From the data below, return the exact lines starting at the line containing "D1: diode 1N4001" and ending at the line containing "R3: 22k (3V3, U1/PA3) -> 24k (3V3, U1/PA3)", both included, and nothing else.

---------- SUPPLIED DATA

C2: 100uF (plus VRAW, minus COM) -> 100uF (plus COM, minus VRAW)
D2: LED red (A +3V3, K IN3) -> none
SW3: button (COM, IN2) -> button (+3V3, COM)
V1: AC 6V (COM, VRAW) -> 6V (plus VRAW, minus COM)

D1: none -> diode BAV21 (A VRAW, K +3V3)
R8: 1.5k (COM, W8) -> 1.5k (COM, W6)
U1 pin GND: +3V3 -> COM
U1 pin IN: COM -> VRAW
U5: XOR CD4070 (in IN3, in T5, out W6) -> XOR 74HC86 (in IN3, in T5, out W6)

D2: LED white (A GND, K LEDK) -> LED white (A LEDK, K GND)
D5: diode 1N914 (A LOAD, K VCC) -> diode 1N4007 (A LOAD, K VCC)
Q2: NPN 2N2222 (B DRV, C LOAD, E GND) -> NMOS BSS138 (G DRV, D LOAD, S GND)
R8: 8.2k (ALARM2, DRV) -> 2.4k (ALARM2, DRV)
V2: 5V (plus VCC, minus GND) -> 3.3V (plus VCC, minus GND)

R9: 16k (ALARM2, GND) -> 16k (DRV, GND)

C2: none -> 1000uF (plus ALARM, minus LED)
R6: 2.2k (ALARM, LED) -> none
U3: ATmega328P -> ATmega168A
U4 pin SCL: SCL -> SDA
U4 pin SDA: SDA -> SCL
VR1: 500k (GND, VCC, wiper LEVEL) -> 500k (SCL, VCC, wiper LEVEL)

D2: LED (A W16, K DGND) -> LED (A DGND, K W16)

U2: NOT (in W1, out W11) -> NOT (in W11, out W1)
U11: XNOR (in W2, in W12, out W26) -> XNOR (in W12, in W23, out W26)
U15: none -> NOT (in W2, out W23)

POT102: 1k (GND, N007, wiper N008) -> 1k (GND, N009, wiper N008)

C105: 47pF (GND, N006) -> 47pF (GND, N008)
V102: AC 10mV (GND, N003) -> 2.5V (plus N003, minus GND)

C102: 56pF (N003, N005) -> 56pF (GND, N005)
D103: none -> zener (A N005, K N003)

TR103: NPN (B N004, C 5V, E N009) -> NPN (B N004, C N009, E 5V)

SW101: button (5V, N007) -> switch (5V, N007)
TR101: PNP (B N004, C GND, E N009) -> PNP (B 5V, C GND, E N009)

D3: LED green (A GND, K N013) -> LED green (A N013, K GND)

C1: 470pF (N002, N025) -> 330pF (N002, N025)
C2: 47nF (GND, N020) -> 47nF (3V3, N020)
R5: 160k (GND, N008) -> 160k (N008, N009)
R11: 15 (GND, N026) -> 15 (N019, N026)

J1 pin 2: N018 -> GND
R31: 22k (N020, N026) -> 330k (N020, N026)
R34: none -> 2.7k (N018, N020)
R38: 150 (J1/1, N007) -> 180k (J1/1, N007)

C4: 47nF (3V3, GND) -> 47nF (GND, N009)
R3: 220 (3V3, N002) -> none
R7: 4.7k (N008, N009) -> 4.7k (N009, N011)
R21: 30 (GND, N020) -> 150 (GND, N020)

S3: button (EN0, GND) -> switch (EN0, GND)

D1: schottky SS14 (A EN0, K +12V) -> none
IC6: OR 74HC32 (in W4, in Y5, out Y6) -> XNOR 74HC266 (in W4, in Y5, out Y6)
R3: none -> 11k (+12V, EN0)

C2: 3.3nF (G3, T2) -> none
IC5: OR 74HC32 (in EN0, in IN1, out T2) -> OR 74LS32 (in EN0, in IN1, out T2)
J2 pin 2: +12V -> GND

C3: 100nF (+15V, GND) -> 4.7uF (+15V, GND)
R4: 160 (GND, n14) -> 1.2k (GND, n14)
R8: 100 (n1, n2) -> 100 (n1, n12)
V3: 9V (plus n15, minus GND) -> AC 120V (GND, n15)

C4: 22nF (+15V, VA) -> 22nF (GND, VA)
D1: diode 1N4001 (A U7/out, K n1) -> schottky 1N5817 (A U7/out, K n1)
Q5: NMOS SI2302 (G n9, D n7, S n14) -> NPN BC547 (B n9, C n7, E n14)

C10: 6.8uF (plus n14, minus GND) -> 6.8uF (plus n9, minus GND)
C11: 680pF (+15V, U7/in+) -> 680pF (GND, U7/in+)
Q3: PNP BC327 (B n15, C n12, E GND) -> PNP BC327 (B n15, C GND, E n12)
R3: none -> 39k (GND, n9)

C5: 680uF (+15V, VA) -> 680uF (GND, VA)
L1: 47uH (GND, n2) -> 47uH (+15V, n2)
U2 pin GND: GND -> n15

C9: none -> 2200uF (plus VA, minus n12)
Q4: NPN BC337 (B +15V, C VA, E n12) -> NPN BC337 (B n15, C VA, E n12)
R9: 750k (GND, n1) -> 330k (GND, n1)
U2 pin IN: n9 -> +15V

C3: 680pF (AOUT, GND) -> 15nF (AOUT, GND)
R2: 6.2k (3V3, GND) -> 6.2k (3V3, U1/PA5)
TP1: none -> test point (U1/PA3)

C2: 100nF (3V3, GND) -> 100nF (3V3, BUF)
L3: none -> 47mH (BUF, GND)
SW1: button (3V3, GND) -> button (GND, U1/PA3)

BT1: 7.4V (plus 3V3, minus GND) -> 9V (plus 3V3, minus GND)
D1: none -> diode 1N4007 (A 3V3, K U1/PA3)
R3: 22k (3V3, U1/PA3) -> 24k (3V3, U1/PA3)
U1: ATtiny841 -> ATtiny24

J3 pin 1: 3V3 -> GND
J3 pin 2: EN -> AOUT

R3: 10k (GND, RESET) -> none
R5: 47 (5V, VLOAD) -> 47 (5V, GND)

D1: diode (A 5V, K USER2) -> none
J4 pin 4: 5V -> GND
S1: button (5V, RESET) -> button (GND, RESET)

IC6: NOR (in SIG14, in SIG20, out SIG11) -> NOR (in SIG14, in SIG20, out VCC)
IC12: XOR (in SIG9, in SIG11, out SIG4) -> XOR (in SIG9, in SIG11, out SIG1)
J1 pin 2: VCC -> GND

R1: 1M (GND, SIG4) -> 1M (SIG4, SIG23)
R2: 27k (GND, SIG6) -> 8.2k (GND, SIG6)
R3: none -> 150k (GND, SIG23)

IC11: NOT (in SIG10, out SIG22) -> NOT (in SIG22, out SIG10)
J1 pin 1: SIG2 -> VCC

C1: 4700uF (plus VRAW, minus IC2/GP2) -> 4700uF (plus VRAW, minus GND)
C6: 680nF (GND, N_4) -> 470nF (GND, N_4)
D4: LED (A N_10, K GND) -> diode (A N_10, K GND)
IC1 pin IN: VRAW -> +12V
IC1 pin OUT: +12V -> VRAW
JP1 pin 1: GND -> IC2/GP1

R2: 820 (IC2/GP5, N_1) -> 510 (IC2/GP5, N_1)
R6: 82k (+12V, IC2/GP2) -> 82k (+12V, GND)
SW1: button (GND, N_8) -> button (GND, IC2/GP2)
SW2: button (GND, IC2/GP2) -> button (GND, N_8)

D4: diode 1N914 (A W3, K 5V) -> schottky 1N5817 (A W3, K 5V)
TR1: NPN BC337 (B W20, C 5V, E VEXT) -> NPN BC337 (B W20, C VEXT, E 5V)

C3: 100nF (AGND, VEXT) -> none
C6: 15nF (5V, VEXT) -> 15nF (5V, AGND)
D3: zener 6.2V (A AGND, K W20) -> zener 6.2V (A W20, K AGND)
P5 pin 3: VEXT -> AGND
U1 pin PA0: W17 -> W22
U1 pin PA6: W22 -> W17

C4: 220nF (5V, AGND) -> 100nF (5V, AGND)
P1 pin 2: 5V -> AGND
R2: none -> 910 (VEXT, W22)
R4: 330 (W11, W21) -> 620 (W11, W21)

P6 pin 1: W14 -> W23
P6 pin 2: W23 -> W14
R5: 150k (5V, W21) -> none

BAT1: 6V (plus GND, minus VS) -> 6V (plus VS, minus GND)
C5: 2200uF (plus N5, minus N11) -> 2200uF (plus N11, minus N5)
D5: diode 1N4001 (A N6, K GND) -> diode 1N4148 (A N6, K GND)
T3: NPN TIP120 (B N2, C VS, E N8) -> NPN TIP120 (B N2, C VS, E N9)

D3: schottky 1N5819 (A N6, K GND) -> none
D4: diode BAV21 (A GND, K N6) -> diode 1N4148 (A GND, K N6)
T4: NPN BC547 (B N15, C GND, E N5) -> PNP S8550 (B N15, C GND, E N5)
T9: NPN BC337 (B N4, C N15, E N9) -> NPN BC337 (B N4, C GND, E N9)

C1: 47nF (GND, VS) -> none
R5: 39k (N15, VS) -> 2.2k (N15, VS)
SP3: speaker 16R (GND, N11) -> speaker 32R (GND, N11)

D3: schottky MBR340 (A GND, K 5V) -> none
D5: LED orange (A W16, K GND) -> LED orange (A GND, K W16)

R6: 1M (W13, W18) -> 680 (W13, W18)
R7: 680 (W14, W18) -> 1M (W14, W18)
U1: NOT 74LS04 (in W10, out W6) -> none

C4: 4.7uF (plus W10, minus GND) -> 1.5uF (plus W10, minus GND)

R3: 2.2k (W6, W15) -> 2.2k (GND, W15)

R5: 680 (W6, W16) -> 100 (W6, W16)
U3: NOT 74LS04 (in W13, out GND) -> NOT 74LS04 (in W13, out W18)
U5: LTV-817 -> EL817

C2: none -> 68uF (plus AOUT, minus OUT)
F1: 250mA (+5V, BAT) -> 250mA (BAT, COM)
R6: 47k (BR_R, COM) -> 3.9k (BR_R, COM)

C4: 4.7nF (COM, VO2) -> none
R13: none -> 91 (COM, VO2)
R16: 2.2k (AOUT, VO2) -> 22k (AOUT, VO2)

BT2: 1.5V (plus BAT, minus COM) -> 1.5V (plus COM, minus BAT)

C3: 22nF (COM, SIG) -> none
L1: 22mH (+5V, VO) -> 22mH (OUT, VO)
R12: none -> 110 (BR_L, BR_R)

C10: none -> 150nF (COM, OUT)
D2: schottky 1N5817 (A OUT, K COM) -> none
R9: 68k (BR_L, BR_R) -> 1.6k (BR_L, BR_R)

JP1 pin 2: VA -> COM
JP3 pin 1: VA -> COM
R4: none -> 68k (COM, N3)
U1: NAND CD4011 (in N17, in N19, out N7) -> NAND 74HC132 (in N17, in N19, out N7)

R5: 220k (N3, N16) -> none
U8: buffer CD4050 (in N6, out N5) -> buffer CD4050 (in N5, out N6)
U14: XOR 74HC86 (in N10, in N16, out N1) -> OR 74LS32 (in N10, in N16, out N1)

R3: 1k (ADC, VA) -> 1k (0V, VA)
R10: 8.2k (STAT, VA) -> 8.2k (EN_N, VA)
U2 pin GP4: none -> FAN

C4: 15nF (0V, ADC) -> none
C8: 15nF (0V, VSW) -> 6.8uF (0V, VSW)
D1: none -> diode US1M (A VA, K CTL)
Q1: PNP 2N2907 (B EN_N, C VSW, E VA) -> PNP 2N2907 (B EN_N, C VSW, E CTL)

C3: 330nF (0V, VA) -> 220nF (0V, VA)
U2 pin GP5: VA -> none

--------------------

EXERCISE RESULT –
D1: diode 1N4001 (A U7/out, K n1) -> schottky 1N5817 (A U7/out, K n1)
Q5: NMOS SI2302 (G n9, D n7, S n14) -> NPN BC547 (B n9, C n7, E n14)

C10: 6.8uF (plus n14, minus GND) -> 6.8uF (plus n9, minus GND)
C11: 680pF (+15V, U7/in+) -> 680pF (GND, U7/in+)
Q3: PNP BC327 (B n15, C n12, E GND) -> PNP BC327 (B n15, C GND, E n12)
R3: none -> 39k (GND, n9)

C5: 680uF (+15V, VA) -> 680uF (GND, VA)
L1: 47uH (GND, n2) -> 47uH (+15V, n2)
U2 pin GND: GND -> n15

C9: none -> 2200uF (plus VA, minus n12)
Q4: NPN BC337 (B +15V, C VA, E n12) -> NPN BC337 (B n15, C VA, E n12)
R9: 750k (GND, n1) -> 330k (GND, n1)
U2 pin IN: n9 -> +15V

C3: 680pF (AOUT, GND) -> 15nF (AOUT, GND)
R2: 6.2k (3V3, GND) -> 6.2k (3V3, U1/PA5)
TP1: none -> test point (U1/PA3)

C2: 100nF (3V3, GND) -> 100nF (3V3, BUF)
L3: none -> 47mH (BUF, GND)
SW1: button (3V3, GND) -> button (GND, U1/PA3)

BT1: 7.4V (plus 3V3, minus GND) -> 9V (plus 3V3, minus GND)
D1: none -> diode 1N4007 (A 3V3, K U1/PA3)
R3: 22k (3V3, U1/PA3) -> 24k (3V3, U1/PA3)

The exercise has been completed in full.